# Records supplied
****************

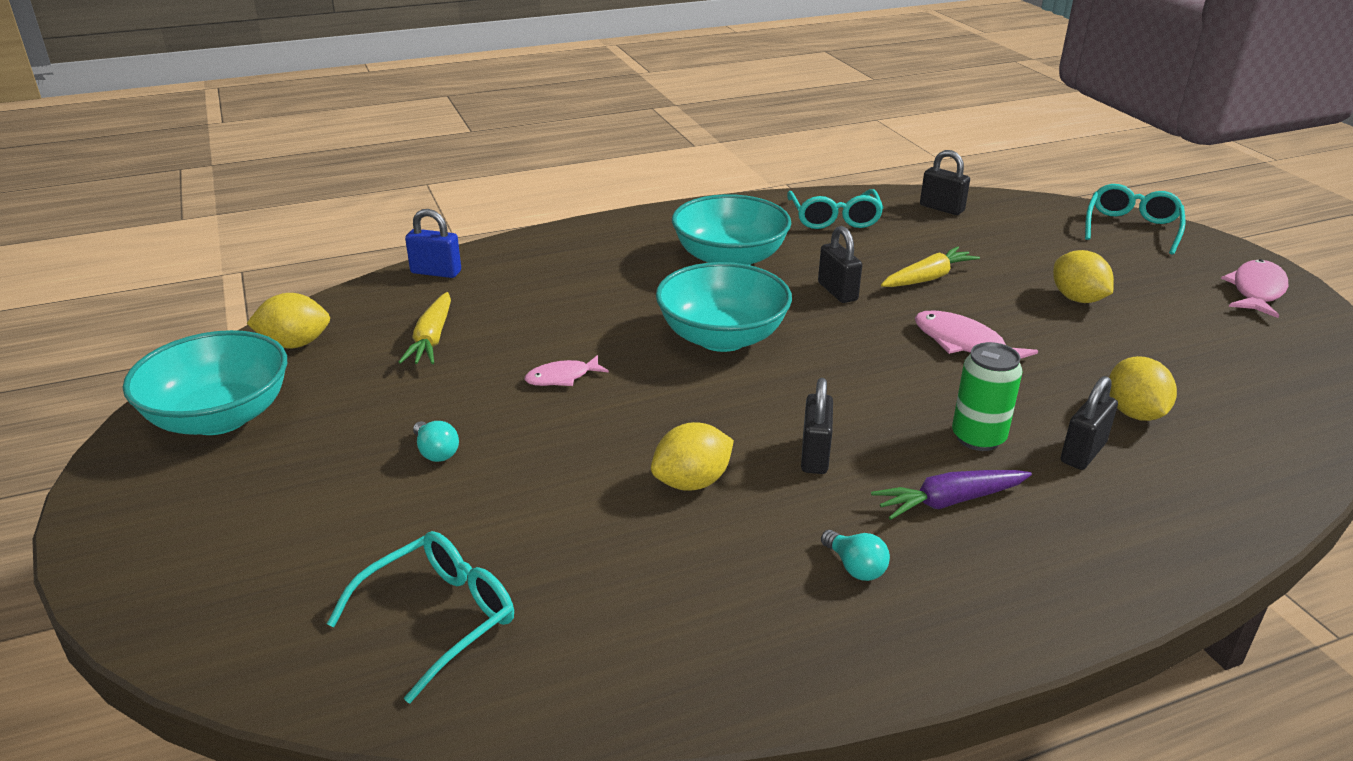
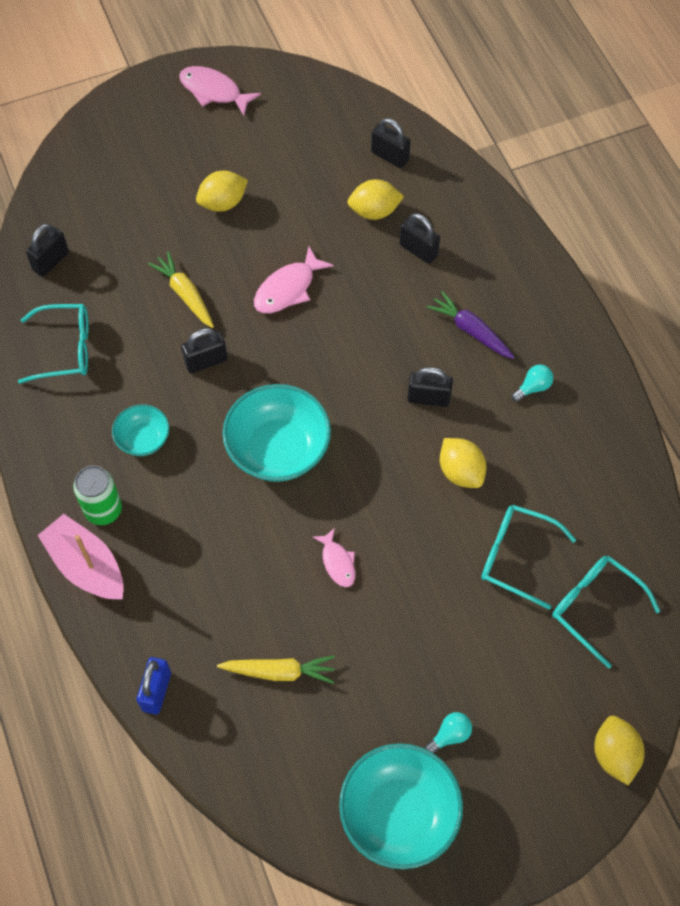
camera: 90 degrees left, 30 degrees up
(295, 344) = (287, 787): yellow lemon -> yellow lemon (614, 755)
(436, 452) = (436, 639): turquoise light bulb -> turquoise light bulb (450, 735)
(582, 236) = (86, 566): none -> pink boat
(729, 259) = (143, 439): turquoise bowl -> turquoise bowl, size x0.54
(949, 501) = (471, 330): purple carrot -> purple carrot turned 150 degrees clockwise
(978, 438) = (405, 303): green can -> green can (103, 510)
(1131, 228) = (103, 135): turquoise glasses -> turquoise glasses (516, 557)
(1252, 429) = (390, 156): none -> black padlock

****************

Write out an exact transcription of the line with "(949, 501) = (471, 330): purple" and of each line after it; stop at the end of the records.

(949, 501) = (471, 330): purple carrot -> purple carrot turned 150 degrees clockwise
(978, 438) = (405, 303): green can -> green can (103, 510)
(1131, 228) = (103, 135): turquoise glasses -> turquoise glasses (516, 557)
(1252, 429) = (390, 156): none -> black padlock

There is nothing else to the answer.